■ The input ■
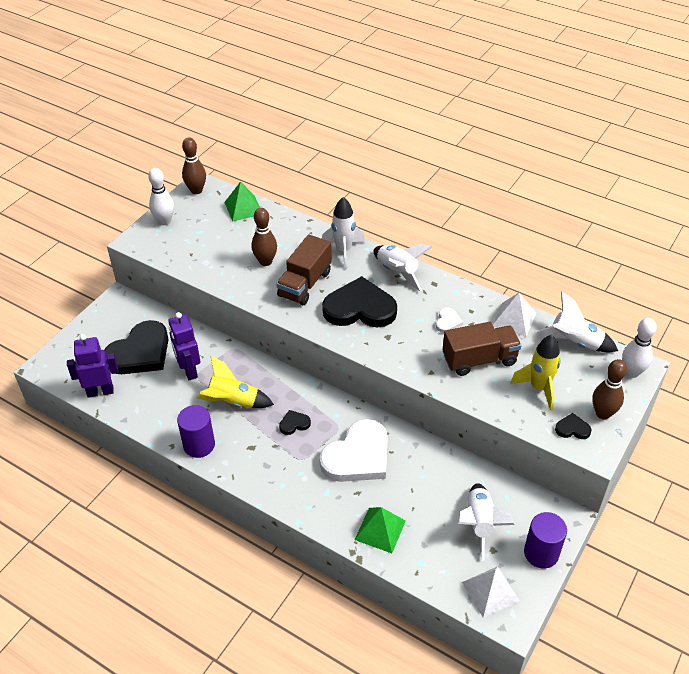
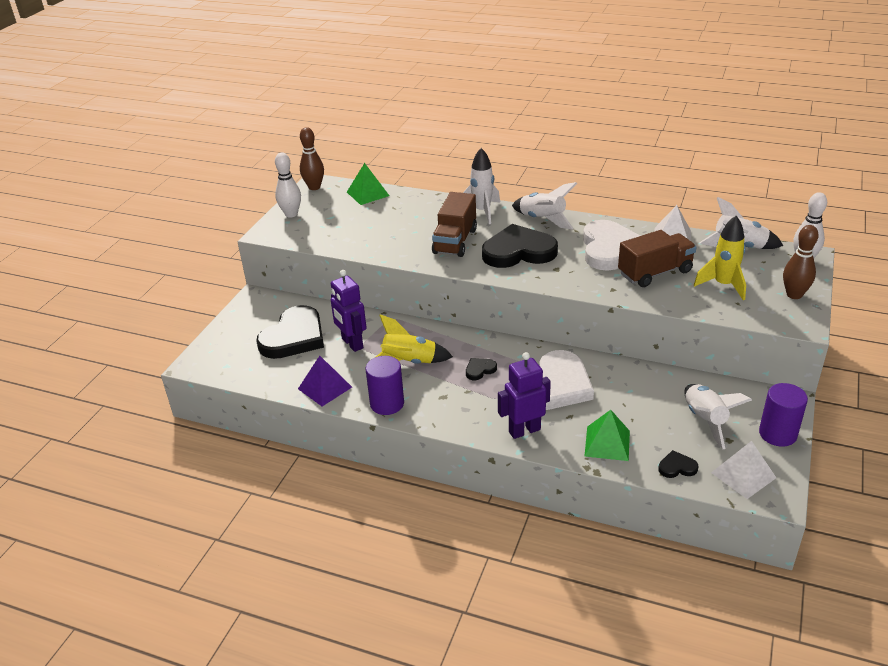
camera: 10 degrees left, 10 degrees down
(100, 391) = (263, 376): purple robot -> purple robot (524, 430)
(150, 416) = (325, 387): none -> purple pyramid
(265, 261) = (408, 230): brown bowling pin -> none
(447, 322) = (609, 249): white heart -> white heart, size x2.38
(572, 429) = (772, 311): black heart -> black heart (677, 467)

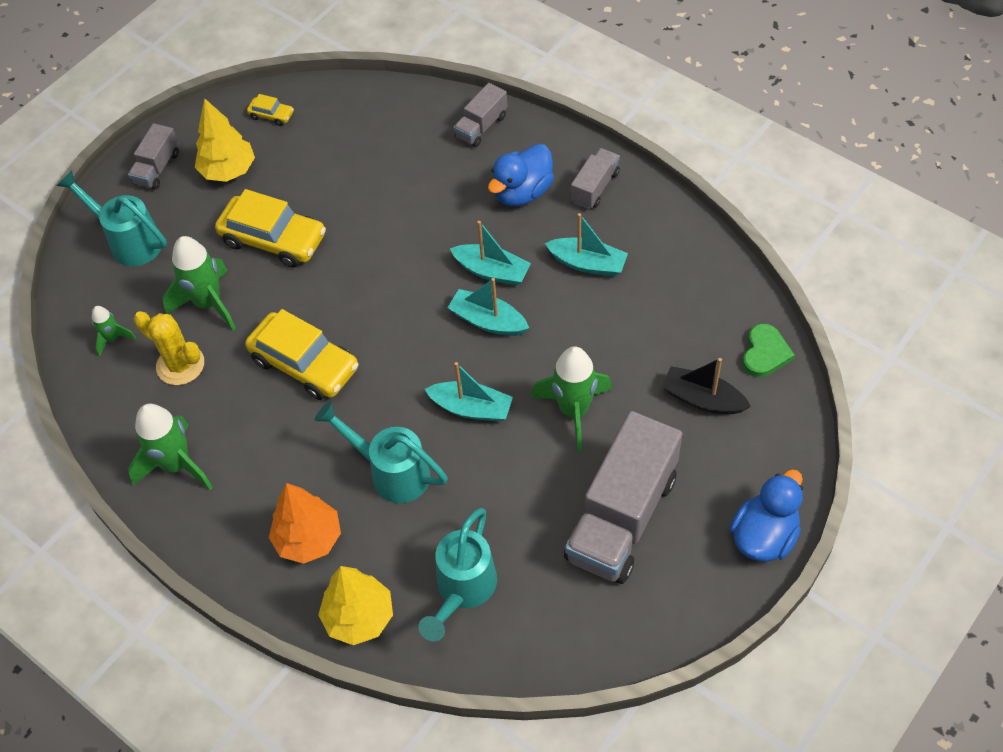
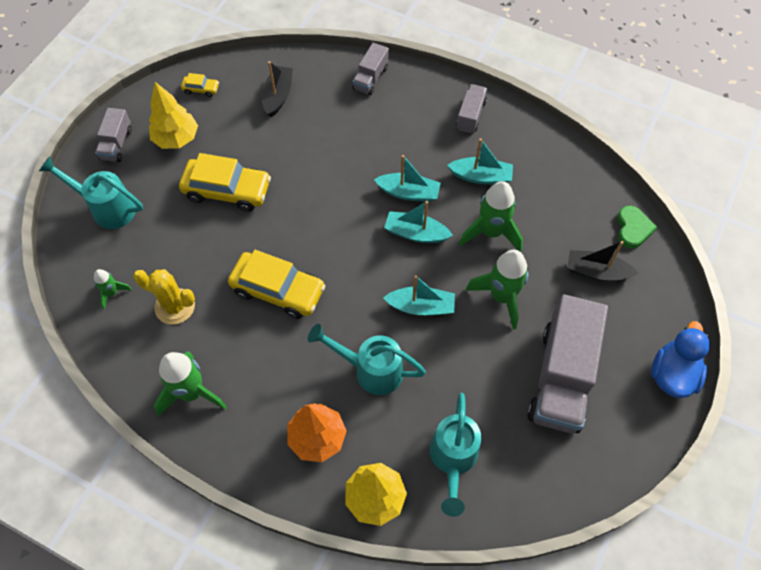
camera: 15 degrees left, 5 degrees up
(208, 303) = (186, 251): green rocket -> green rocket (491, 232)
(362, 134) = (278, 96): none -> black boat
(522, 192) = (416, 126): blue duck -> none

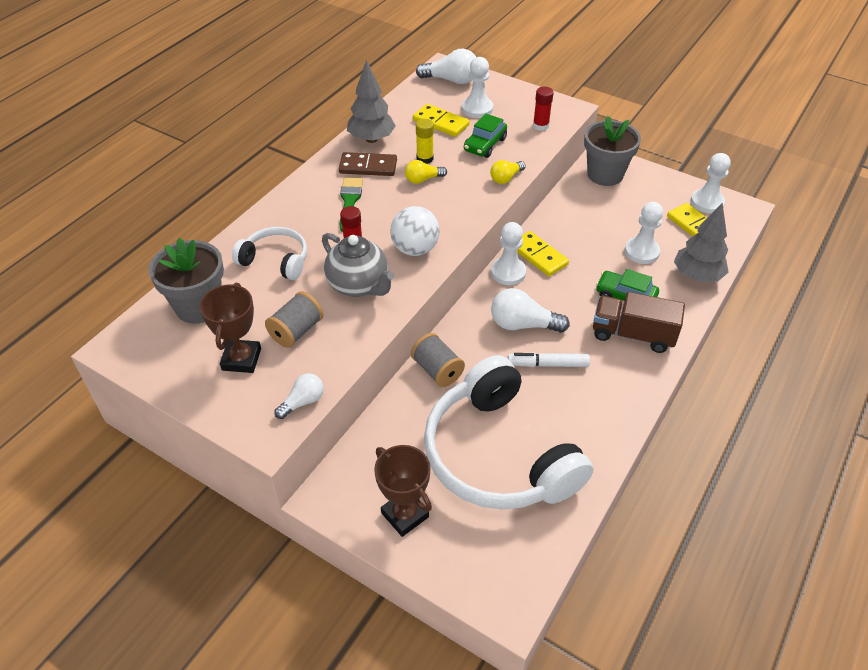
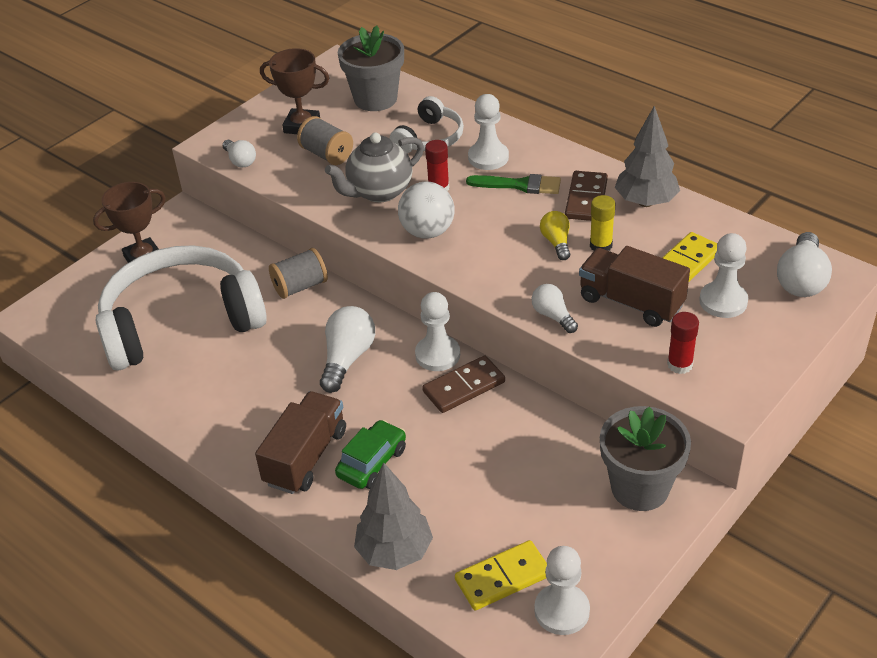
camera: 100 degrees right, 5 degrees down
(485, 145) = (631, 302): green car -> brown truck
(506, 178) = (553, 316): yellow light bulb -> white light bulb
(538, 256) = (464, 387): yellow domino -> brown domino
(548, 364) = (282, 373): white marker -> none
(641, 252) = (455, 498): white pawn -> white pawn (488, 157)

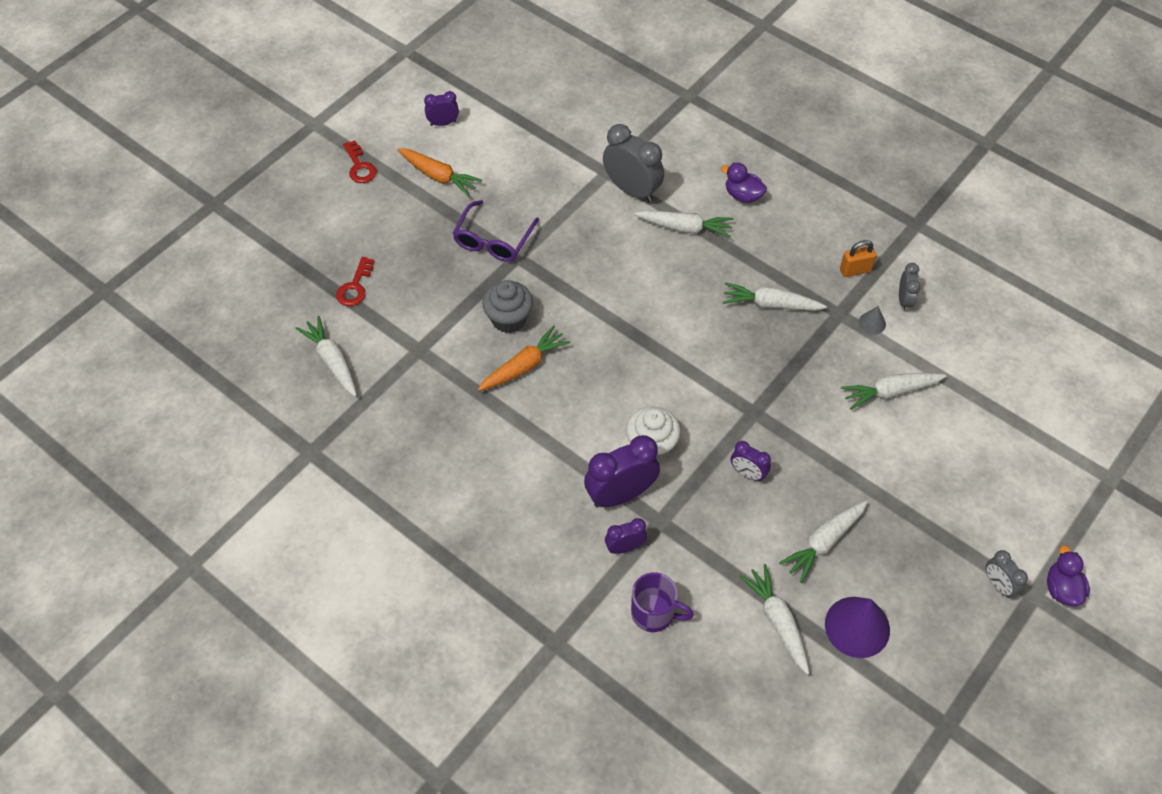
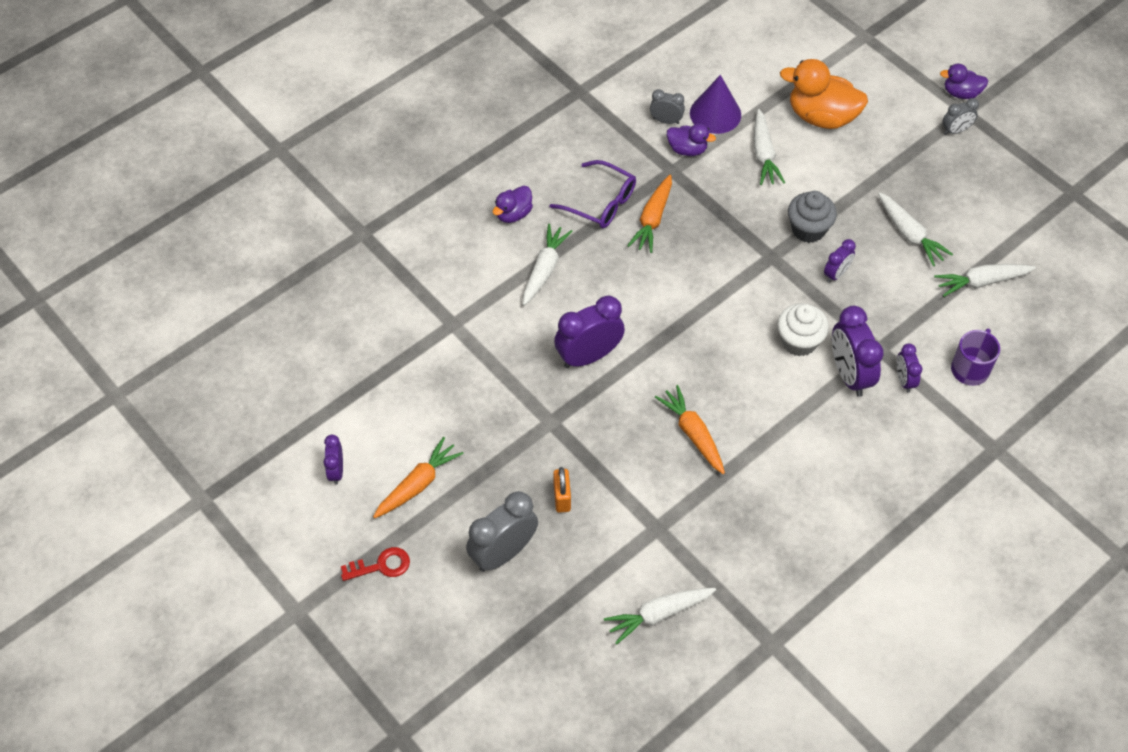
camera: 80 degrees left, 0 degrees up
(355, 287) = (560, 584): red key -> none
(493, 241) = (524, 441): purple glasses -> purple glasses (601, 203)
(509, 319) = (631, 440): grey cupcake -> grey cupcake (808, 229)
(594, 275) = (588, 356): none -> purple clock
(632, 190) = (483, 305): grey clock -> grey clock (503, 553)
(771, 304) = (653, 219): white carrot -> orange carrot
(855, 270) = (625, 148): orange padlock -> orange padlock (562, 498)
(857, 627) = (988, 229): purple cone -> purple cone (715, 114)
(872, 323) = (687, 149): grey cone -> purple duck
(965, 442) = (821, 117): none -> orange duck

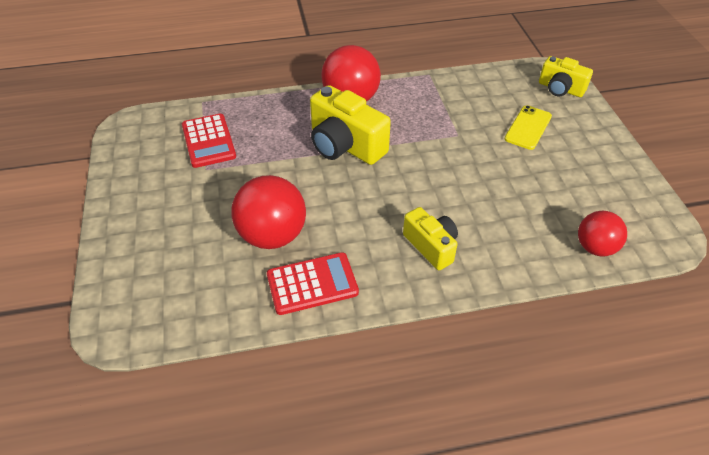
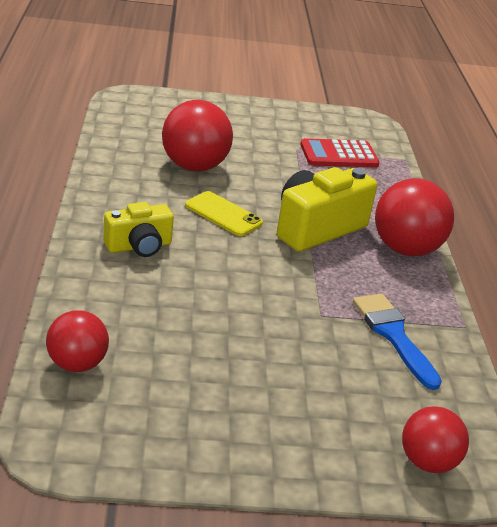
camera: 95 degrees right, 15 degrees down
(312, 284) = (126, 175): red calculator -> none
(458, 103) = (393, 335): none -> blue brush
(528, 127) = (327, 386): yellow phone -> yellow phone (223, 214)
(560, 89) = (427, 462): yellow camera -> red ball

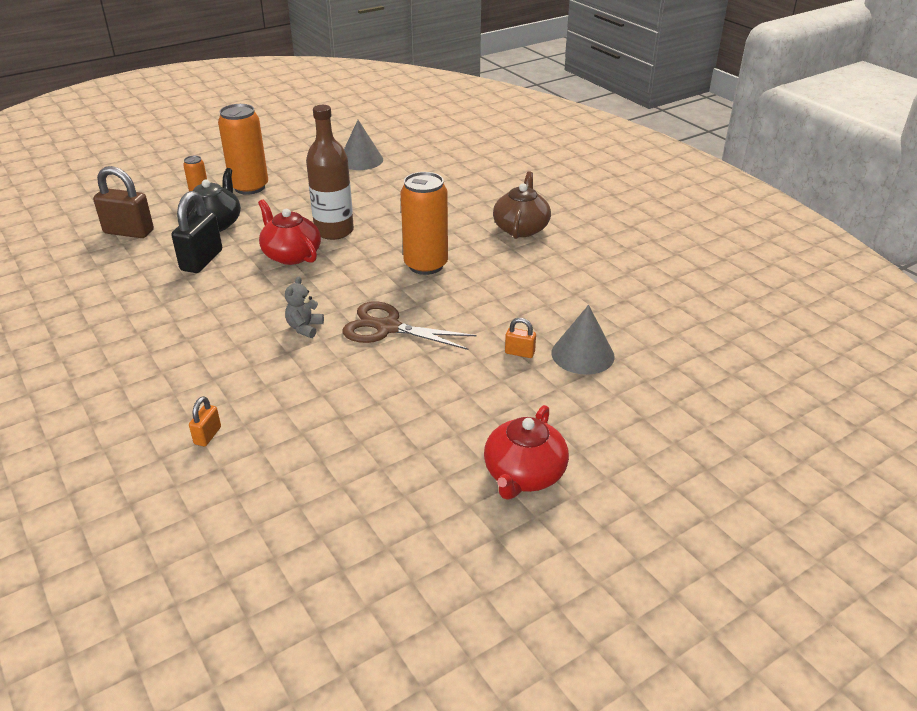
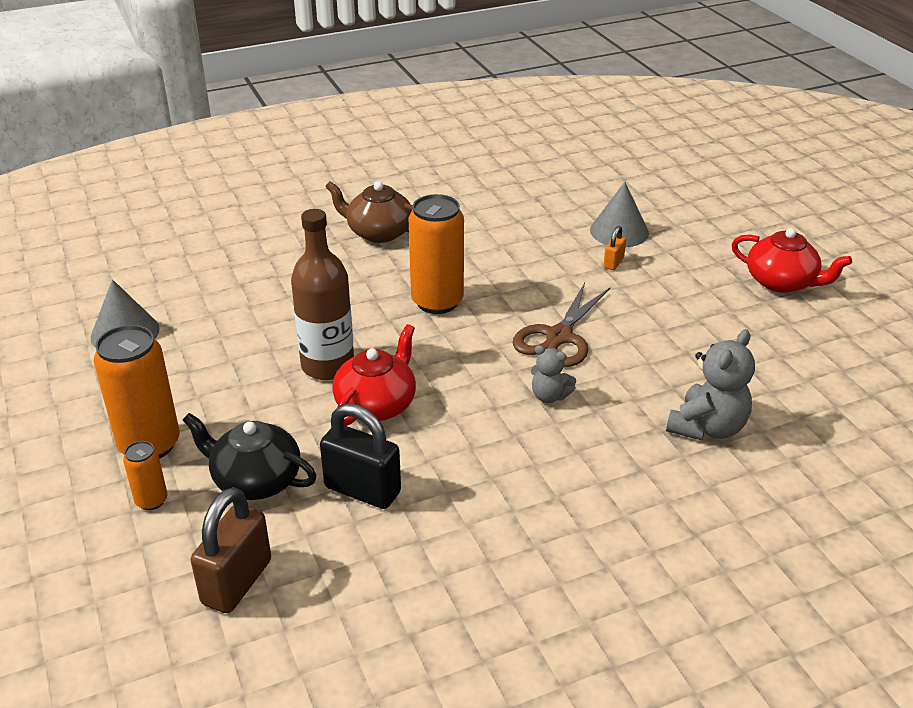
camera: 80 degrees left, 0 degrees up
(207, 435) = (743, 469): orange padlock -> none
(264, 415) = (707, 427): none -> grey teddy bear
(291, 255) = (376, 404): red teapot -> red teapot turned 150 degrees clockwise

■ Instructions to follow ■
A faithful copy of every record is needed here. Leave the images out of it.

■ Response to the exercise ■
camera: 10 degrees left, 10 degrees down
(100, 391) = (263, 376): purple robot -> purple robot (524, 430)
(150, 416) = (325, 387): none -> purple pyramid
(265, 261) = (408, 230): brown bowling pin -> none
(447, 322) = (609, 249): white heart -> white heart, size x2.38
(572, 429) = (772, 311): black heart -> black heart (677, 467)

camera: 15 degrees left, 5 degrees up
(208, 303) = (186, 251): green rocket -> green rocket (491, 232)
(362, 134) = (278, 96): none -> black boat
(522, 192) = (416, 126): blue duck -> none

camera: 100 degrees right, 5 degrees down
(485, 145) = (631, 302): green car -> brown truck
(506, 178) = (553, 316): yellow light bulb -> white light bulb
(538, 256) = (464, 387): yellow domino -> brown domino
(548, 364) = (282, 373): white marker -> none
(641, 252) = (455, 498): white pawn -> white pawn (488, 157)

camera: 80 degrees left, 0 degrees up
(355, 287) = (560, 584): red key -> none
(493, 241) = (524, 441): purple glasses -> purple glasses (601, 203)
(509, 319) = (631, 440): grey cupcake -> grey cupcake (808, 229)
(594, 275) = (588, 356): none -> purple clock
(632, 190) = (483, 305): grey clock -> grey clock (503, 553)
(771, 304) = (653, 219): white carrot -> orange carrot
(855, 270) = (625, 148): orange padlock -> orange padlock (562, 498)
(857, 627) = (988, 229): purple cone -> purple cone (715, 114)
(872, 323) = (687, 149): grey cone -> purple duck
(965, 442) = (821, 117): none -> orange duck

camera: 95 degrees right, 15 degrees down
(312, 284) = (126, 175): red calculator -> none
(458, 103) = (393, 335): none -> blue brush
(528, 127) = (327, 386): yellow phone -> yellow phone (223, 214)
(560, 89) = (427, 462): yellow camera -> red ball

camera: 80 degrees left, 0 degrees up
(207, 435) = (743, 469): orange padlock -> none
(264, 415) = (707, 427): none -> grey teddy bear
(291, 255) = (376, 404): red teapot -> red teapot turned 150 degrees clockwise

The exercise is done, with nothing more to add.